- **WHAT IS BEING ASKED**
From the records below, copy out exactly the lines from the one containing "yellow cupcake |" to the one containing "donut | 437", both included. Add nothing else.

- **INPUT DATA**
----------------------------------------

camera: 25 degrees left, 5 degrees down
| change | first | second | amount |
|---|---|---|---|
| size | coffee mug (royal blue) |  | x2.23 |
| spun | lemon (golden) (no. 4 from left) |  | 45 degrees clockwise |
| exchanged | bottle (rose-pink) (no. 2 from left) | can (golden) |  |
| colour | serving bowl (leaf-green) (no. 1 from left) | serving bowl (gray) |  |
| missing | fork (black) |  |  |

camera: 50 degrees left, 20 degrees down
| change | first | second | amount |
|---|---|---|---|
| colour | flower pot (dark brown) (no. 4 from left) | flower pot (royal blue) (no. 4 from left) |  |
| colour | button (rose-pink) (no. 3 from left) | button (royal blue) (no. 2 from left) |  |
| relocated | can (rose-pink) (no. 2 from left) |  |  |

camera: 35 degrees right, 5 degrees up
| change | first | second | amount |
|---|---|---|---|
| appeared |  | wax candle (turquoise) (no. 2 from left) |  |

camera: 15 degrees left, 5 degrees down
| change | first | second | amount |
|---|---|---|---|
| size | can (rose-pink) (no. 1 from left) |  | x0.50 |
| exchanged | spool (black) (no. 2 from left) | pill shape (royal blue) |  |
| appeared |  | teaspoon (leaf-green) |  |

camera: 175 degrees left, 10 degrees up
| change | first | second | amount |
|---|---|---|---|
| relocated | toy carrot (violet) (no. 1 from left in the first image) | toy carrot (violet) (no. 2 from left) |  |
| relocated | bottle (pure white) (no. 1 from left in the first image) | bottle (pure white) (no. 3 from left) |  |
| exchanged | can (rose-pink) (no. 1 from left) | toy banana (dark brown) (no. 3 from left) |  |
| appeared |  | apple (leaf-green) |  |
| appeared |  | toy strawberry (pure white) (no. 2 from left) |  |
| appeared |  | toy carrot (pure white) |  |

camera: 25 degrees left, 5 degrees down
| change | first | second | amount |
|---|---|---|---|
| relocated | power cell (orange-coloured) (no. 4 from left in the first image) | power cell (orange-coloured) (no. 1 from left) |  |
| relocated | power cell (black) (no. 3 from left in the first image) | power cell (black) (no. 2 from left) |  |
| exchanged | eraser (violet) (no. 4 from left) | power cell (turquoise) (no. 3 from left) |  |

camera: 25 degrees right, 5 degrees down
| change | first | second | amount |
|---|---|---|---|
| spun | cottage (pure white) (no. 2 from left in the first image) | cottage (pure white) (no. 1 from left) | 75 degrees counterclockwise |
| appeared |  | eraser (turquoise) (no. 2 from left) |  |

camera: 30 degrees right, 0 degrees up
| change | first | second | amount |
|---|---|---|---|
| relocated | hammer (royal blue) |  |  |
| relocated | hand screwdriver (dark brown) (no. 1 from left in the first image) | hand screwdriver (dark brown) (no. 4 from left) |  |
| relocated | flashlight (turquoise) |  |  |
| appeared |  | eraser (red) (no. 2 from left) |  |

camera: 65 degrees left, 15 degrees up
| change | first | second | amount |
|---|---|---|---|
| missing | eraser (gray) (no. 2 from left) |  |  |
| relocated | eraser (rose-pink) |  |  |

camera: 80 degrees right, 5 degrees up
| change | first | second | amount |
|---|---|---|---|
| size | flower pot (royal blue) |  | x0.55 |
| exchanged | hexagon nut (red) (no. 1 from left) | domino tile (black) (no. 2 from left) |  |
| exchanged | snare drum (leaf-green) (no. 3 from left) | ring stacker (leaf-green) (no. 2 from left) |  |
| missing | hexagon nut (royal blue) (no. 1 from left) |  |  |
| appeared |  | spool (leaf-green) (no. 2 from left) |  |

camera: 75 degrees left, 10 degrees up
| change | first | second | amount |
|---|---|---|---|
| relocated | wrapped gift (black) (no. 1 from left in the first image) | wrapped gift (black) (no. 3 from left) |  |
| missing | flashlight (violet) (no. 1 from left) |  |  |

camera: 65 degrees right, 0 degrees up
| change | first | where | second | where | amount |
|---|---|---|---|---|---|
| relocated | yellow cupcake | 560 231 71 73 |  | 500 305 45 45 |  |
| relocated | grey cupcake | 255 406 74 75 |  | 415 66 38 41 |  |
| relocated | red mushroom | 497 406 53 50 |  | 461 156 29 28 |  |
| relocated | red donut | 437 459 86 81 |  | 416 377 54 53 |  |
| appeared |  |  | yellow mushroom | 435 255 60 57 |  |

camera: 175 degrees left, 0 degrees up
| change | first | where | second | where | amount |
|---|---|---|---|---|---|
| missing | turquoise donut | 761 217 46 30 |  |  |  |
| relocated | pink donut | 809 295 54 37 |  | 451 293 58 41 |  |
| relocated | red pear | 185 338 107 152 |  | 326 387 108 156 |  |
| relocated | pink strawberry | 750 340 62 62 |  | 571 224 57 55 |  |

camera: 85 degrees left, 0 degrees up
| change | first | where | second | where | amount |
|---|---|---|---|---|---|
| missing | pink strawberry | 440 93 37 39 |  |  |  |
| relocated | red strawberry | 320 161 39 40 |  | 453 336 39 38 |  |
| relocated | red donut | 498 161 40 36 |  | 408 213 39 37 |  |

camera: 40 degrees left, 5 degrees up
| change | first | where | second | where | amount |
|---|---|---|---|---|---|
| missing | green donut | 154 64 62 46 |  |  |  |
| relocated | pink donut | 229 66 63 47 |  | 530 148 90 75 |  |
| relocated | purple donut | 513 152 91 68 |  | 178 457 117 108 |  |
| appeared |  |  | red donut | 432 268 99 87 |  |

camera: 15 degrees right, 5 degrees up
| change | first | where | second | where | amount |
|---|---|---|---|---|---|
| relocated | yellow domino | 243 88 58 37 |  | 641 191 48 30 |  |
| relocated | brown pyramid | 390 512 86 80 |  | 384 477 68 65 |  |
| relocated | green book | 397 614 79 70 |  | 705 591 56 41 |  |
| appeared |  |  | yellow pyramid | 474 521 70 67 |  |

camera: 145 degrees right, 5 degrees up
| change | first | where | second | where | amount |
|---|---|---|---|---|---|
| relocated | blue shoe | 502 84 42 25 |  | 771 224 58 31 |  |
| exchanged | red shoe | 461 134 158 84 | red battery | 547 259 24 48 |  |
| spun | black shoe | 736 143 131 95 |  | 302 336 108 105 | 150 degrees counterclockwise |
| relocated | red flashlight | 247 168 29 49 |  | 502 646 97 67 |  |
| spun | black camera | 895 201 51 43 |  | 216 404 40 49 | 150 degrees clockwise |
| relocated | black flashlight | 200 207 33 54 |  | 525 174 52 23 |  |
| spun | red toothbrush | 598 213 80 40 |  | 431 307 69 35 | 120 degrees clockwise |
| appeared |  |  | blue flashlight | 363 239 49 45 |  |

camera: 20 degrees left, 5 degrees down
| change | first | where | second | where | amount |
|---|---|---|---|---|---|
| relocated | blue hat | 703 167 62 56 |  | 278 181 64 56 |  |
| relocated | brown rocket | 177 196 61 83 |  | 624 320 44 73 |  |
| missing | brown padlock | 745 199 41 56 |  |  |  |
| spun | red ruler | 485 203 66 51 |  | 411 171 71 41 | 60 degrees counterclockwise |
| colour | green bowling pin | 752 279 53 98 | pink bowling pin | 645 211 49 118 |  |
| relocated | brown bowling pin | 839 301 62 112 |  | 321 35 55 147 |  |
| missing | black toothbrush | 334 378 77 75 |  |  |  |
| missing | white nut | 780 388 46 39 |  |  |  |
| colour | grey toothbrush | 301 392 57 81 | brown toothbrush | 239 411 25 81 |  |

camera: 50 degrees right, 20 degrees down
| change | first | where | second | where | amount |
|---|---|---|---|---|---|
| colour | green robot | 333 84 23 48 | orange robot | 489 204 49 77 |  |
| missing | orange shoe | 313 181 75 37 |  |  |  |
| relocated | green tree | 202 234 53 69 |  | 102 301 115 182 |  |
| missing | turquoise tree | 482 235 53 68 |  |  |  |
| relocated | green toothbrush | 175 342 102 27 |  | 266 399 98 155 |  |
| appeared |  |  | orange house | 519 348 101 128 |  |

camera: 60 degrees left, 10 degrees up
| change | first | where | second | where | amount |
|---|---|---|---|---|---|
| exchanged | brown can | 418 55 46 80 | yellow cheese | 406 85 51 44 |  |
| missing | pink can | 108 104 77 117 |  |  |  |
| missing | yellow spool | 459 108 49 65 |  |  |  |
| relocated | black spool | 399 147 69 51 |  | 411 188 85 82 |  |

----------------------------------------

- **SOLUTION TO THE PROBLEM**
| relocated | yellow cupcake | 560 231 71 73 |  | 500 305 45 45 |  |
| relocated | grey cupcake | 255 406 74 75 |  | 415 66 38 41 |  |
| relocated | red mushroom | 497 406 53 50 |  | 461 156 29 28 |  |
| relocated | red donut | 437 459 86 81 |  | 416 377 54 53 |  |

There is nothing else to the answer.